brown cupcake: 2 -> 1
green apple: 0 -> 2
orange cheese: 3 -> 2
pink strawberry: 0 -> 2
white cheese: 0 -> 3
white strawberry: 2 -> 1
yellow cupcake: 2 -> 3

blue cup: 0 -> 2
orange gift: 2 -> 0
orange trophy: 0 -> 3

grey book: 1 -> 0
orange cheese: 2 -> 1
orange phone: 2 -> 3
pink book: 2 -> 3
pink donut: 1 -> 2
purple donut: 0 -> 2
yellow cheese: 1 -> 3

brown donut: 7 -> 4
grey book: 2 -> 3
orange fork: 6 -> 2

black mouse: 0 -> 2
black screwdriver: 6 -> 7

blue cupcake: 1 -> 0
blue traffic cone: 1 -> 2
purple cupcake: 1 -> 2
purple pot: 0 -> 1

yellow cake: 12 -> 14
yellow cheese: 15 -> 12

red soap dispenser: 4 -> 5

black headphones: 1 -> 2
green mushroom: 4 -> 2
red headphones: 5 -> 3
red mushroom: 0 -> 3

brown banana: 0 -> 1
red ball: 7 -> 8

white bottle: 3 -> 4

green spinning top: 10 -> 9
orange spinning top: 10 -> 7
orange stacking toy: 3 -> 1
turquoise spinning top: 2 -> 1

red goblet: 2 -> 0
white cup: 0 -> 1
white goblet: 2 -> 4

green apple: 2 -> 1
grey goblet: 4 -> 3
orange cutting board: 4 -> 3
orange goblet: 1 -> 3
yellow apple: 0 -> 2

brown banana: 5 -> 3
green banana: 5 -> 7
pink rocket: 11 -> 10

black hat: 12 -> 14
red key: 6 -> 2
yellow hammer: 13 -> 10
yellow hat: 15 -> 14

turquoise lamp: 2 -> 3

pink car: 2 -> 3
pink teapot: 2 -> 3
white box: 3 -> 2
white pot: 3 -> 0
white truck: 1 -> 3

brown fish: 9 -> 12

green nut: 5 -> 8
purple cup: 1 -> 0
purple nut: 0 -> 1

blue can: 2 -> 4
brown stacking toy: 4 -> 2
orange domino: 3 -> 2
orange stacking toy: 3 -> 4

#### [Exercise objective]
The answer must consist of every line in the records above that contains the word "white".

#### [Task response]
white cheese: 0 -> 3
white strawberry: 2 -> 1
white bottle: 3 -> 4
white cup: 0 -> 1
white goblet: 2 -> 4
white box: 3 -> 2
white pot: 3 -> 0
white truck: 1 -> 3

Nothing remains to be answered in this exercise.